Exercise - Would you reproduce the whole listing exactly, minus its images?

Information supplied -

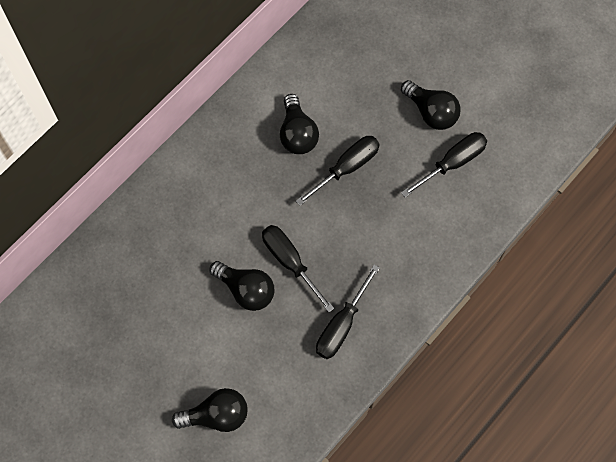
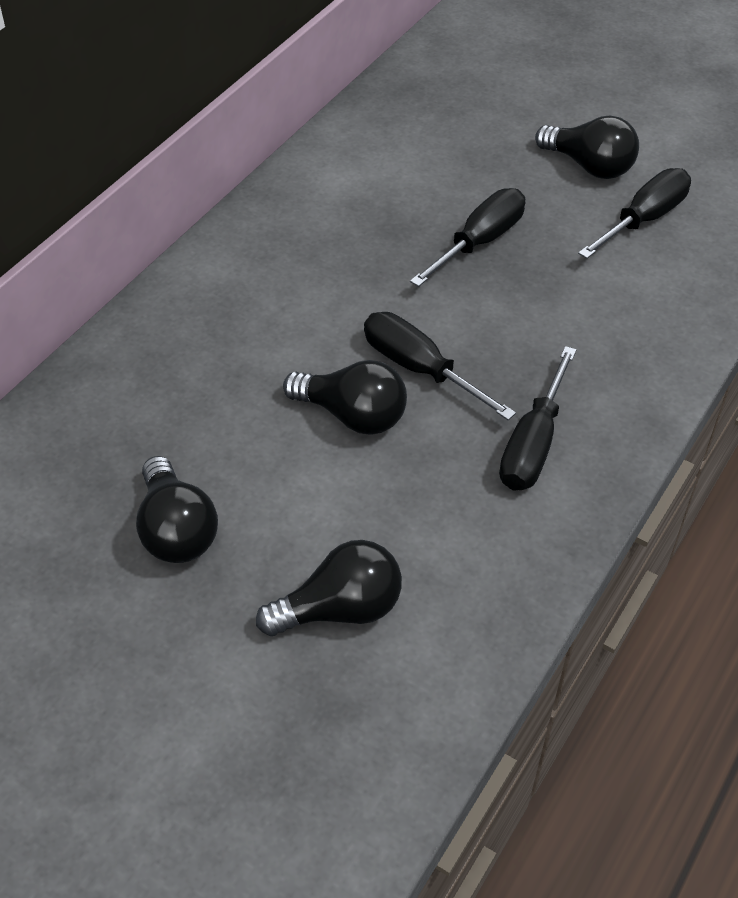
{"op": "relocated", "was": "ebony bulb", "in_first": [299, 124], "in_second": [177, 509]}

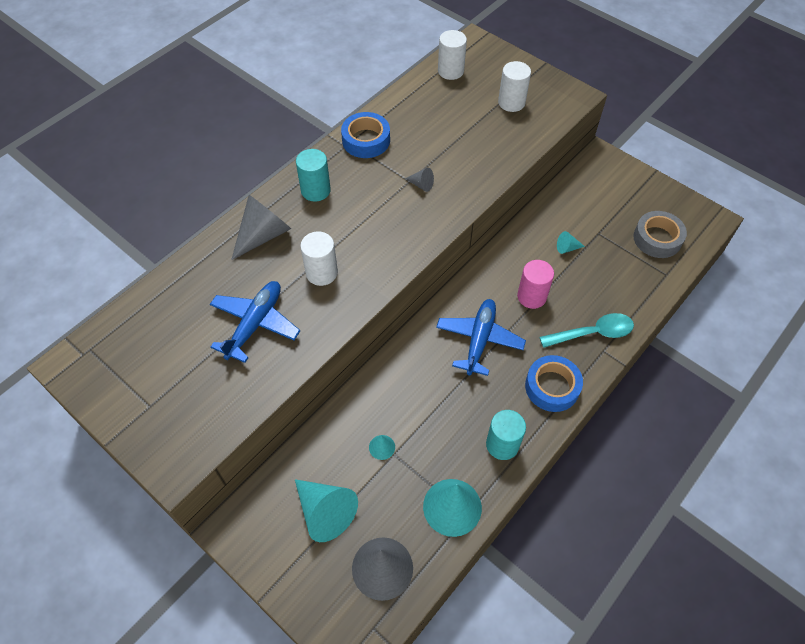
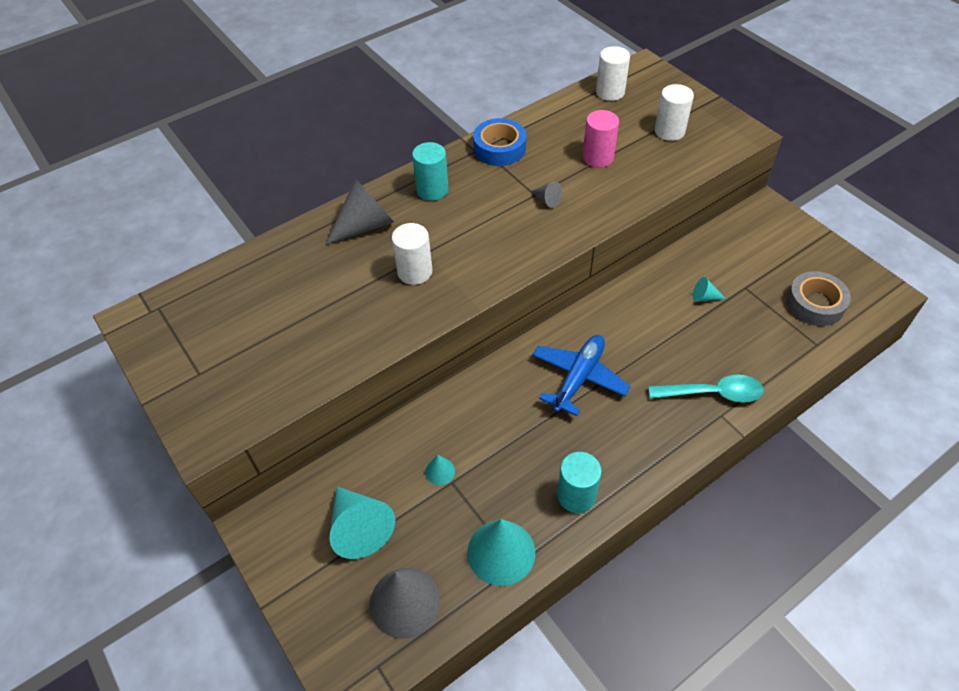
{"op": "missing", "was": "cobalt plane", "in_first": [255, 322]}
{"op": "relocated", "was": "rose-pink cylinder shape", "in_first": [535, 284], "in_second": [601, 138]}
{"op": "missing", "was": "cobalt roll of tape", "in_first": [554, 383]}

Written answer -
{"op": "relocated", "was": "ebony bulb", "in_first": [299, 124], "in_second": [177, 509]}

{"op": "missing", "was": "cobalt plane", "in_first": [255, 322]}
{"op": "relocated", "was": "rose-pink cylinder shape", "in_first": [535, 284], "in_second": [601, 138]}
{"op": "missing", "was": "cobalt roll of tape", "in_first": [554, 383]}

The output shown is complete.